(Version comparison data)
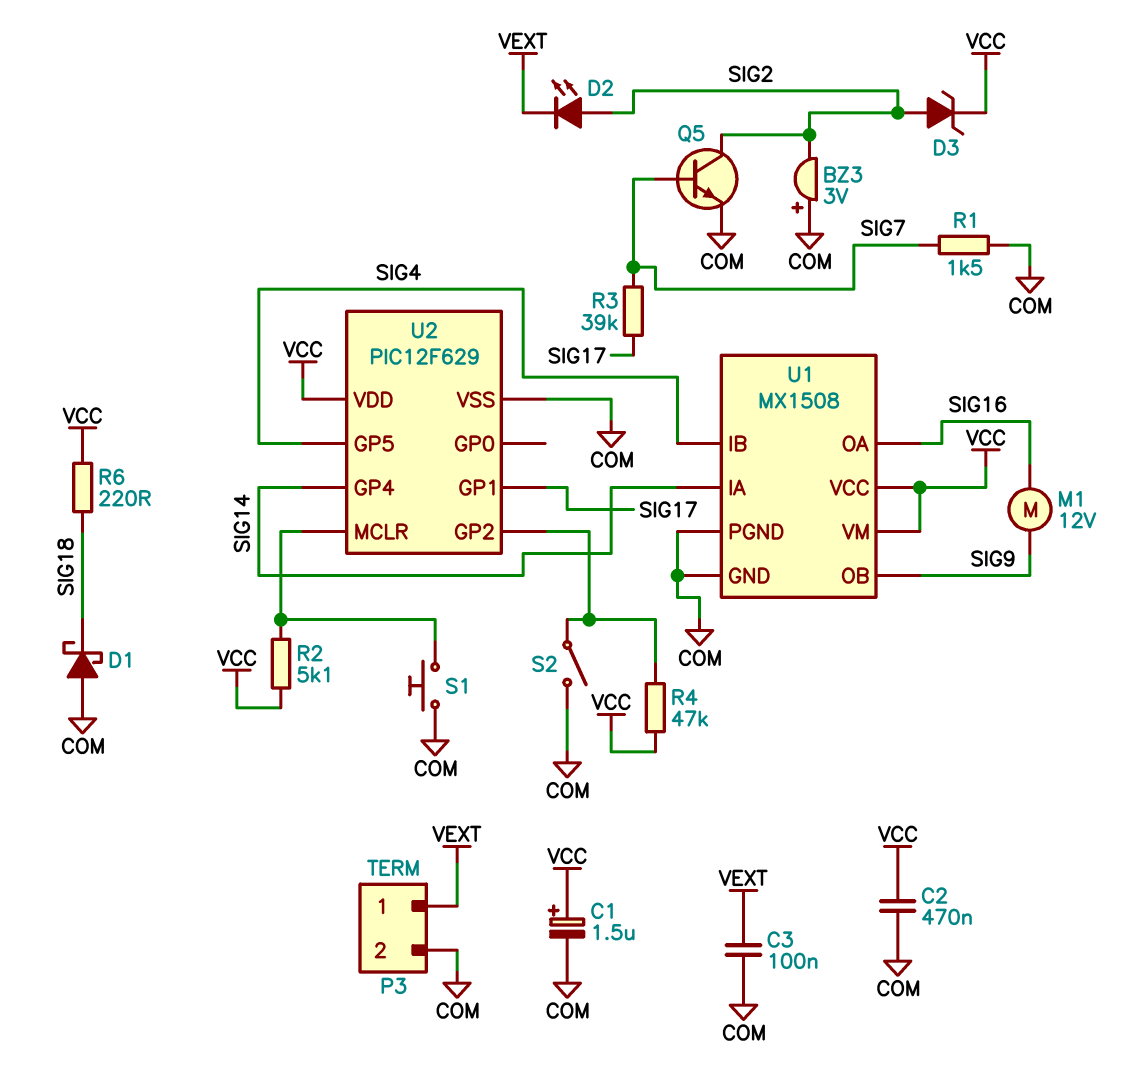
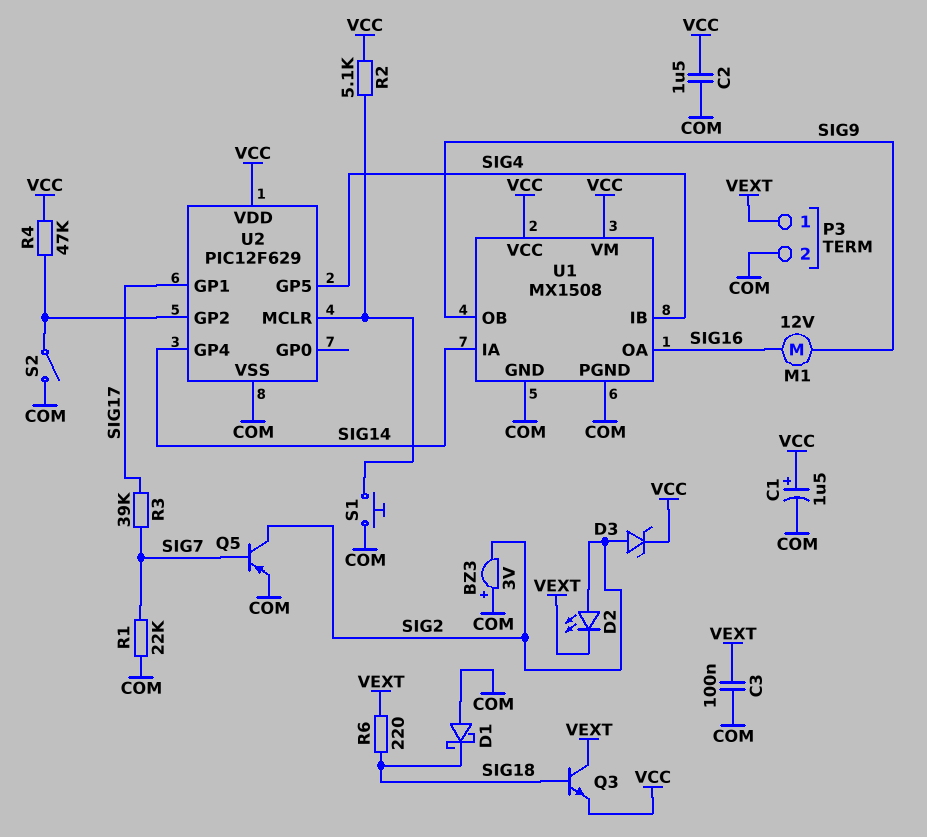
C2: 470nF (COM, VCC) -> 1.5uF (COM, VCC)
Q3: none -> NPN (B SIG18, C VEXT, E VCC)
Q5: NPN (B SIG7, C SIG2, E COM) -> PNP (B SIG7, C SIG2, E COM)
R1: 1.5k (COM, SIG7) -> 22k (COM, SIG7)
R6: 220 (SIG18, VCC) -> 220 (SIG18, VEXT)

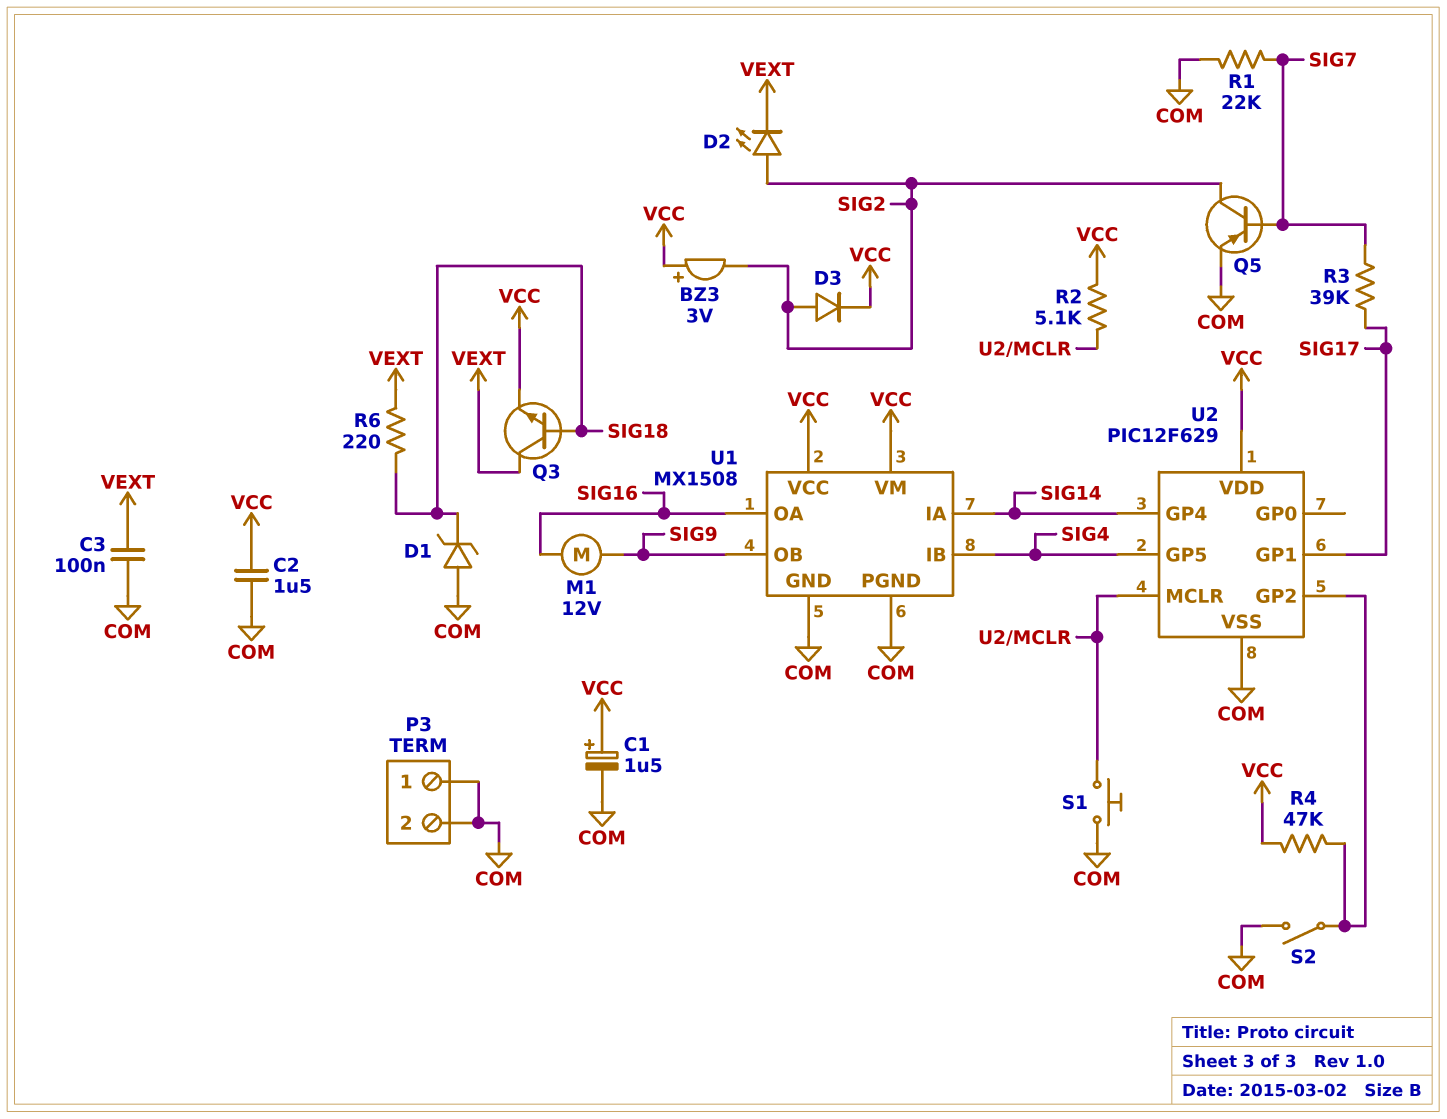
BZ3: buzzer 3V (plus COM, minus SIG2) -> buzzer 3V (plus VCC, minus SIG2)
D1: schottky (A COM, K SIG18) -> zener (A COM, K SIG18)
D3: zener (A SIG2, K VCC) -> diode (A SIG2, K VCC)
P3 pin 1: VEXT -> COM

### ACTIVITY
Copy the data word for word, no pictures.

### RESPONSE BELOW
C2: 470nF (COM, VCC) -> 1.5uF (COM, VCC)
Q3: none -> NPN (B SIG18, C VEXT, E VCC)
Q5: NPN (B SIG7, C SIG2, E COM) -> PNP (B SIG7, C SIG2, E COM)
R1: 1.5k (COM, SIG7) -> 22k (COM, SIG7)
R6: 220 (SIG18, VCC) -> 220 (SIG18, VEXT)

BZ3: buzzer 3V (plus COM, minus SIG2) -> buzzer 3V (plus VCC, minus SIG2)
D1: schottky (A COM, K SIG18) -> zener (A COM, K SIG18)
D3: zener (A SIG2, K VCC) -> diode (A SIG2, K VCC)
P3 pin 1: VEXT -> COM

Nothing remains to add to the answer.